Brief: How many of the lines below hold the word "cone"? Answer only with the number.

[Supplied material — start]

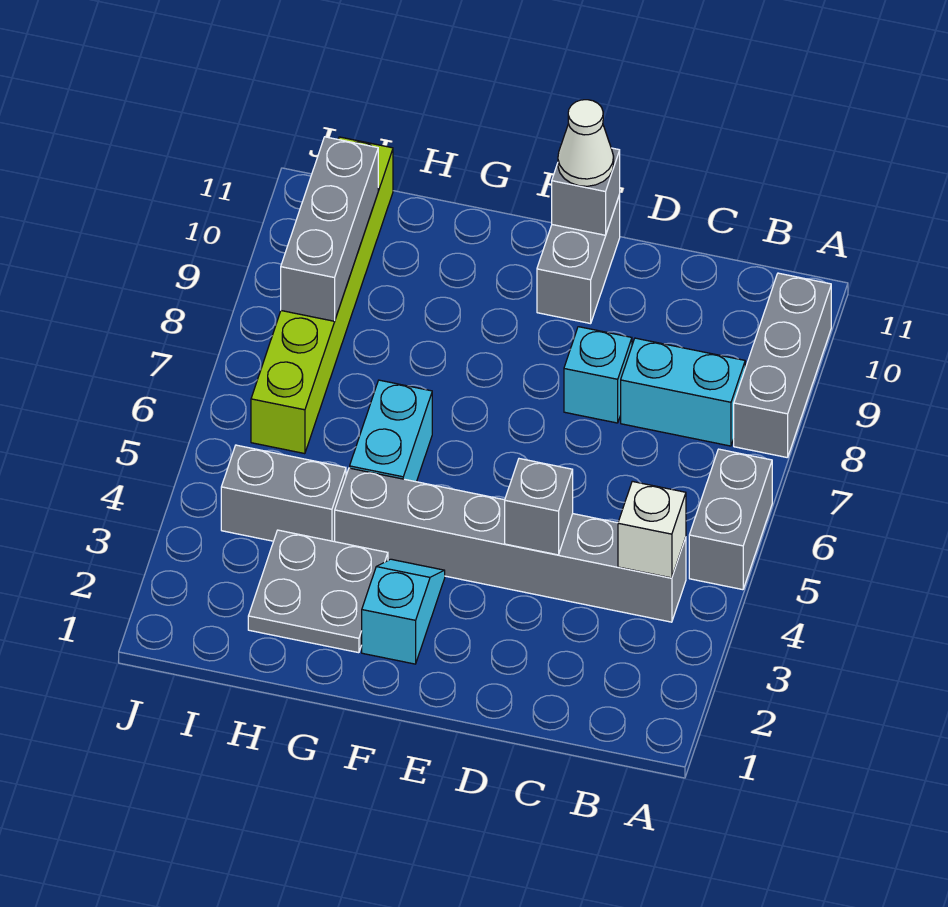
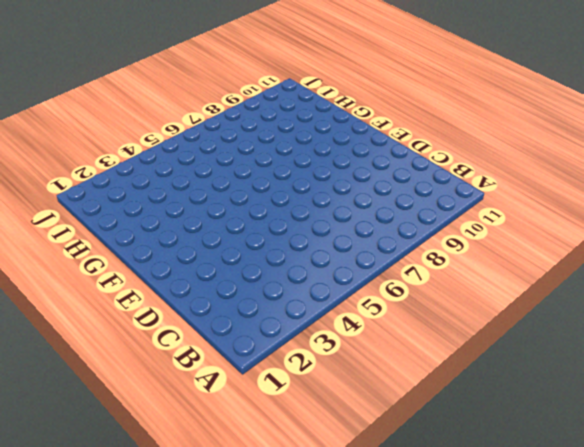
none -> grey brick A5:A6 level 1
none -> grey brick A8:A10 level 1
none -> grey brick B4:G4 level 1

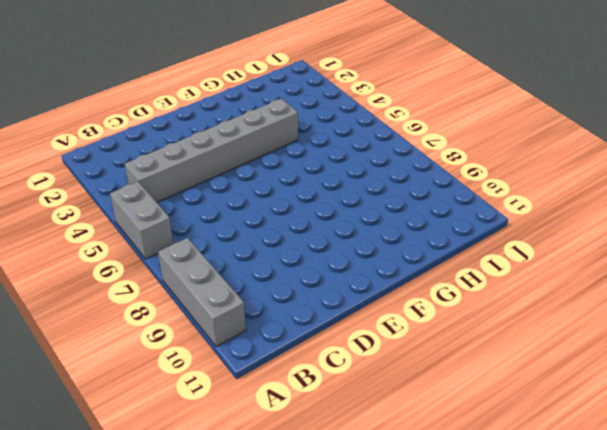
none -> cyan brick B8:C8 level 1
none -> cyan brick D8 level 1
none -> grey brick E10:E11 level 1

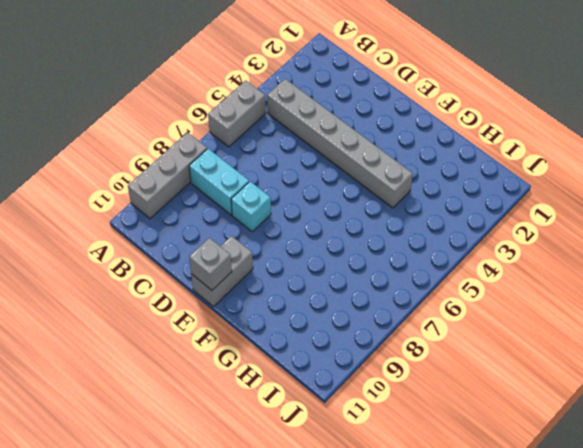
none -> cyan slope F2:F3 level 1 top 2
none -> grey plate G2:H3 level 1
none -> cyan brick G5:G6 level 1

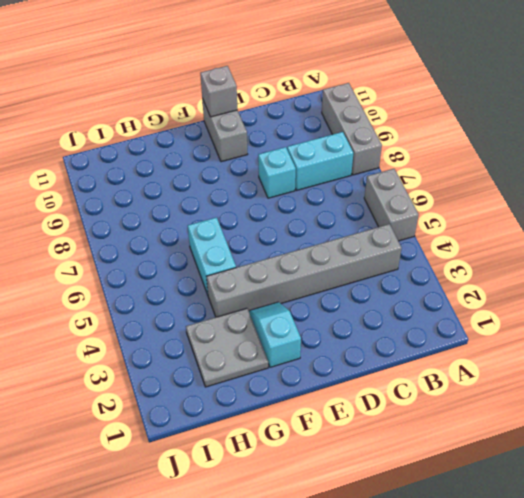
none -> grey brick H4:I4 level 1
none -> lime brick I6:I11 level 1
none -> white brick B4 level 2

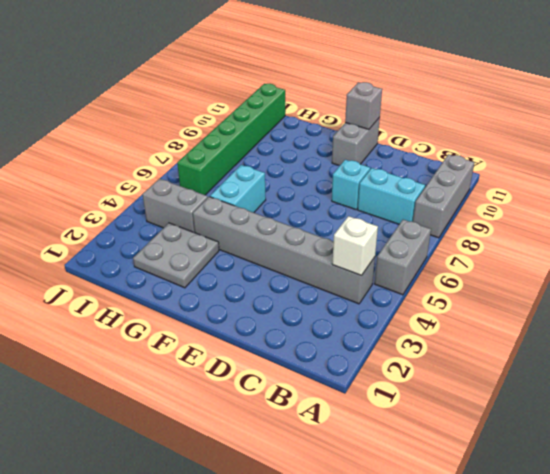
green brick I6:I11 level 1 -> lime brick I6:I11 level 1
none -> cyan slope F2:F3 level 1 top 2
none -> grey brick D4 level 2
none -> grey brick I8:I10 level 2

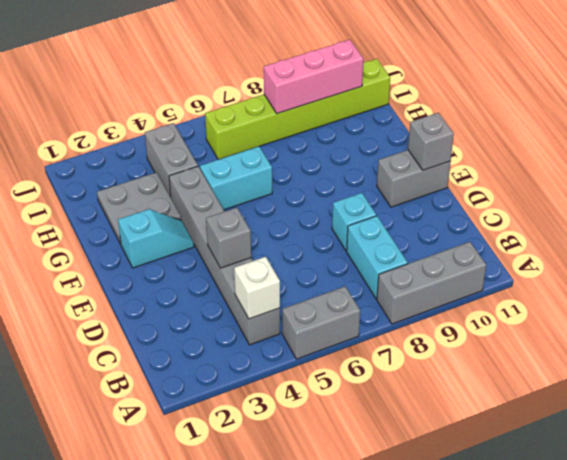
pink brick I8:I10 level 2 -> grey brick I8:I10 level 2
none -> white cone E11 level 3

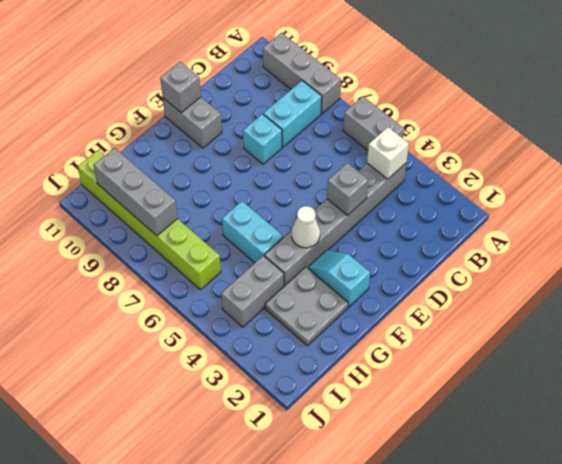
white cone F4 level 2 -> white cone E11 level 3

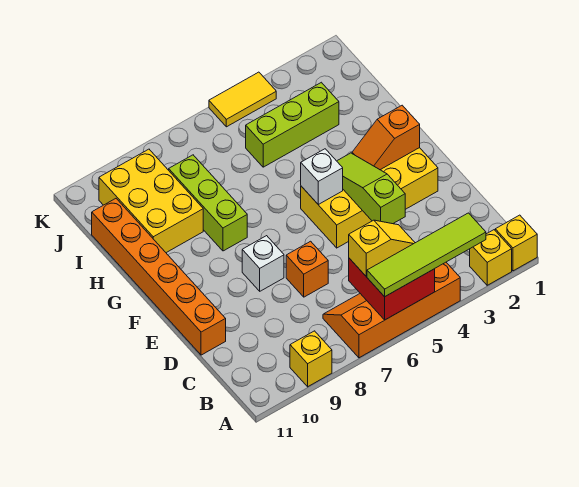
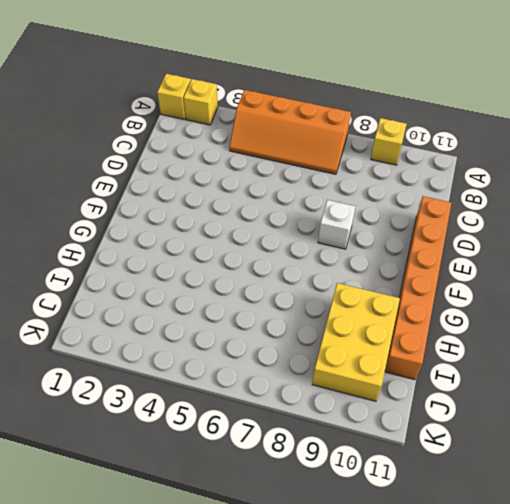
none -> orange brick D7 level 1
none -> yellow brick E2:F5 level 1
none -> lime brick G8:I8 level 1

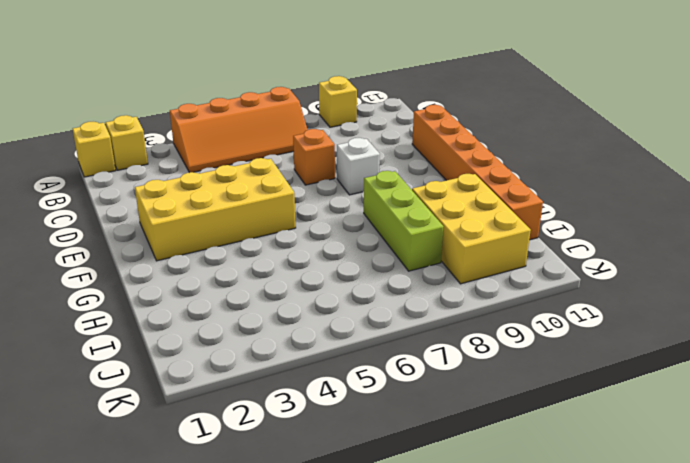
none -> lime brick I3:I5 level 1
none -> yellow tile K4:K5 level 1
none -> red brick A5:B6 level 2

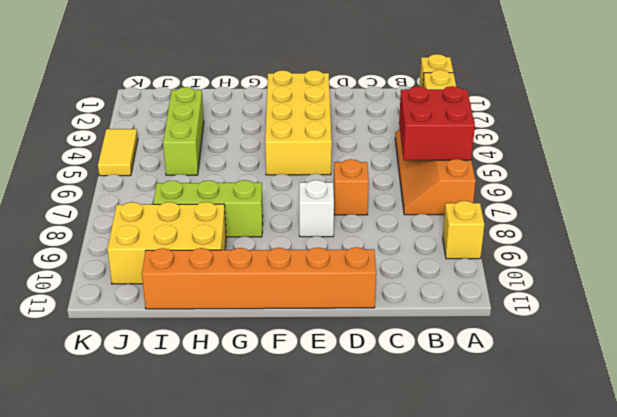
none -> lime slope D4:F4 level 2 top D
none -> orange slope F2:F3 level 2 top 2
none -> white brick F5 level 2

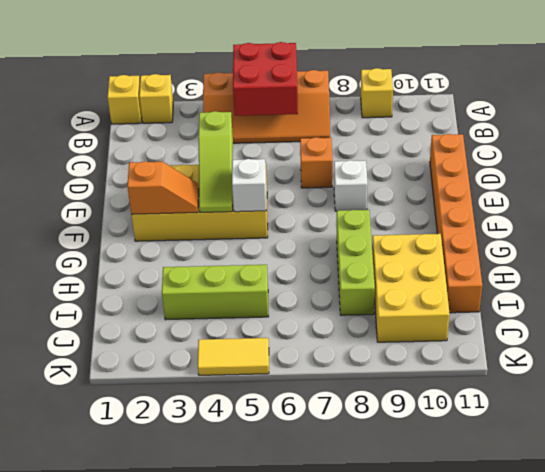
none -> lime tile A3:A6 level 3
none -> yellow slope B5:B6 level 3 top 6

[Supplied material — finish]

Solved exercise: 2